__Task details__. Each entry below should be restated word for word, without any picture it contains.

***

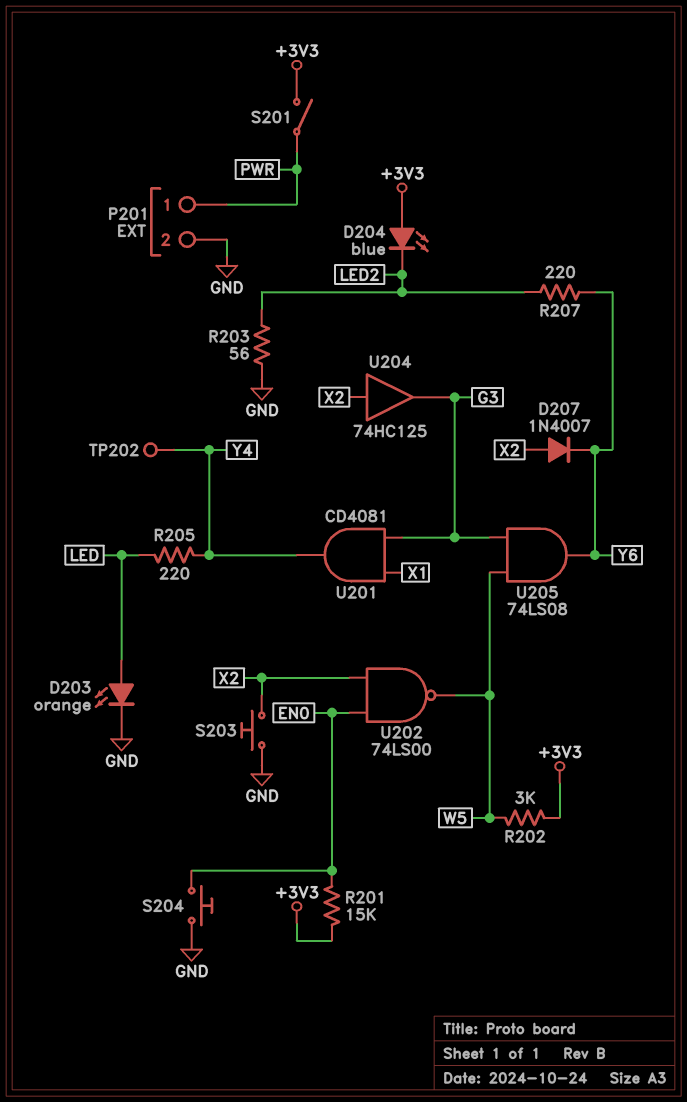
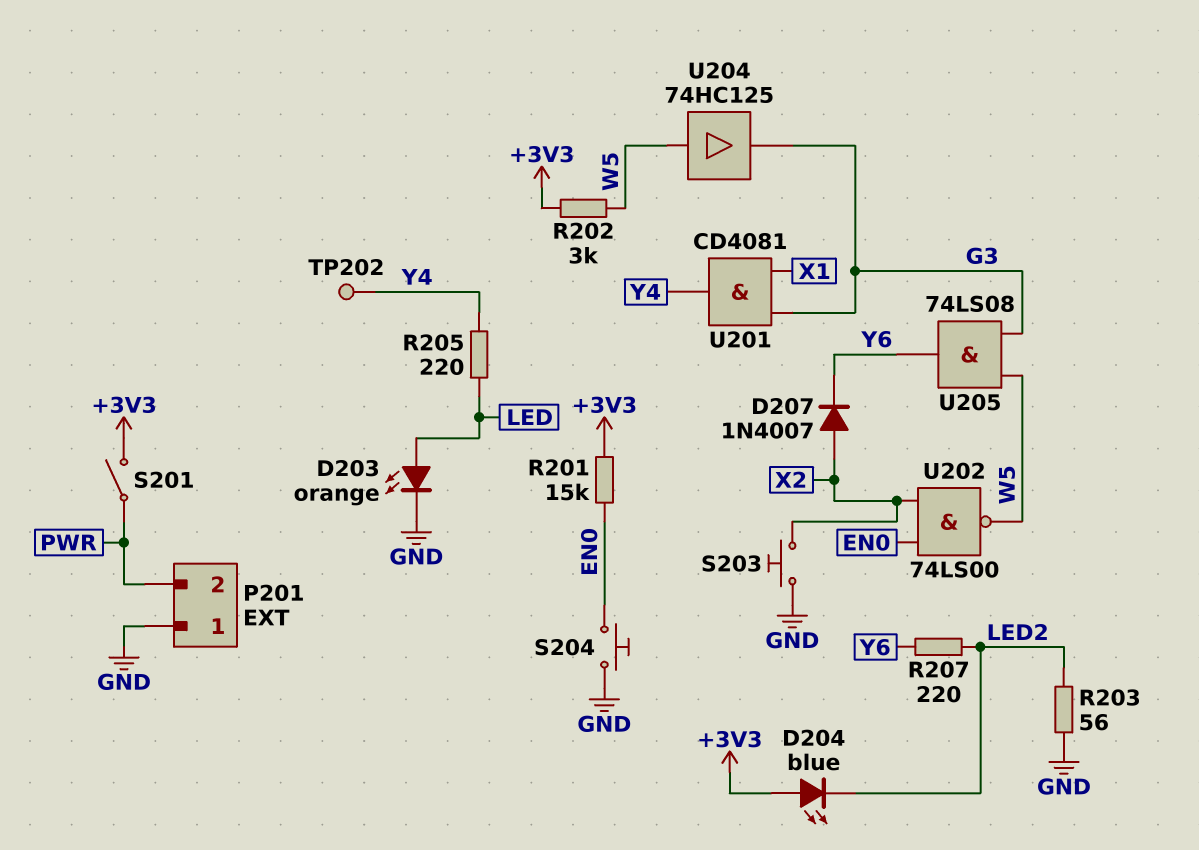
P201 pin 1: PWR -> GND
P201 pin 2: GND -> PWR
U204: buffer 74HC125 (in X2, out G3) -> buffer 74HC125 (in W5, out G3)

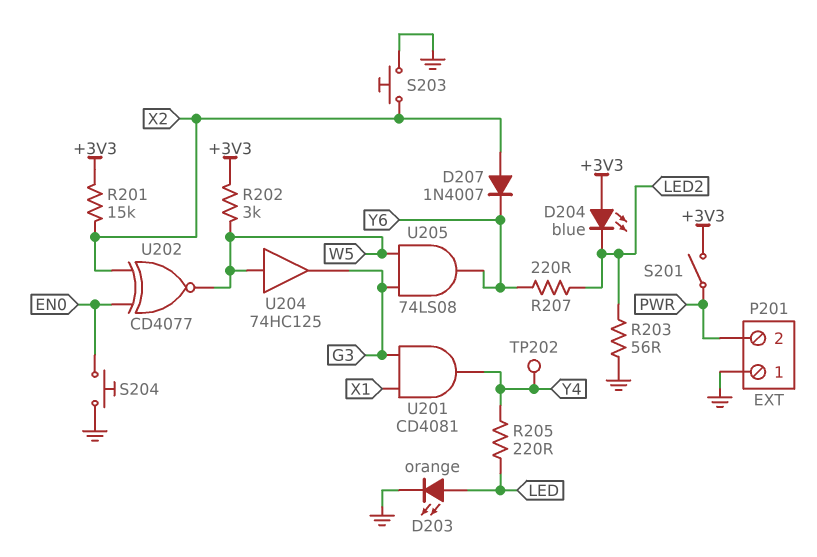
R201: 15k (+3V3, EN0) -> 15k (+3V3, X2)
U202: NAND 74LS00 (in EN0, in X2, out W5) -> XNOR CD4077 (in EN0, in X2, out W5)

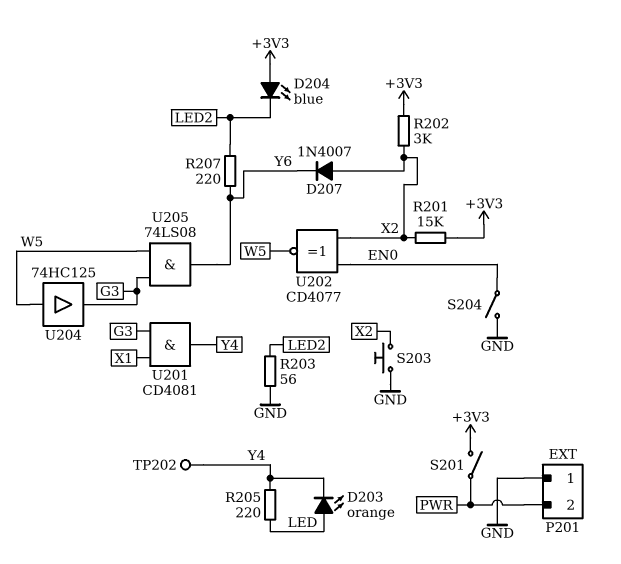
D203: LED orange (A LED, K GND) -> LED orange (A LED, K Y4)
R202: 3k (+3V3, W5) -> 3k (+3V3, X2)
S204: button (EN0, GND) -> switch (EN0, GND)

***

__Output below__.
P201 pin 1: PWR -> GND
P201 pin 2: GND -> PWR
U204: buffer 74HC125 (in X2, out G3) -> buffer 74HC125 (in W5, out G3)

R201: 15k (+3V3, EN0) -> 15k (+3V3, X2)
U202: NAND 74LS00 (in EN0, in X2, out W5) -> XNOR CD4077 (in EN0, in X2, out W5)

D203: LED orange (A LED, K GND) -> LED orange (A LED, K Y4)
R202: 3k (+3V3, W5) -> 3k (+3V3, X2)
S204: button (EN0, GND) -> switch (EN0, GND)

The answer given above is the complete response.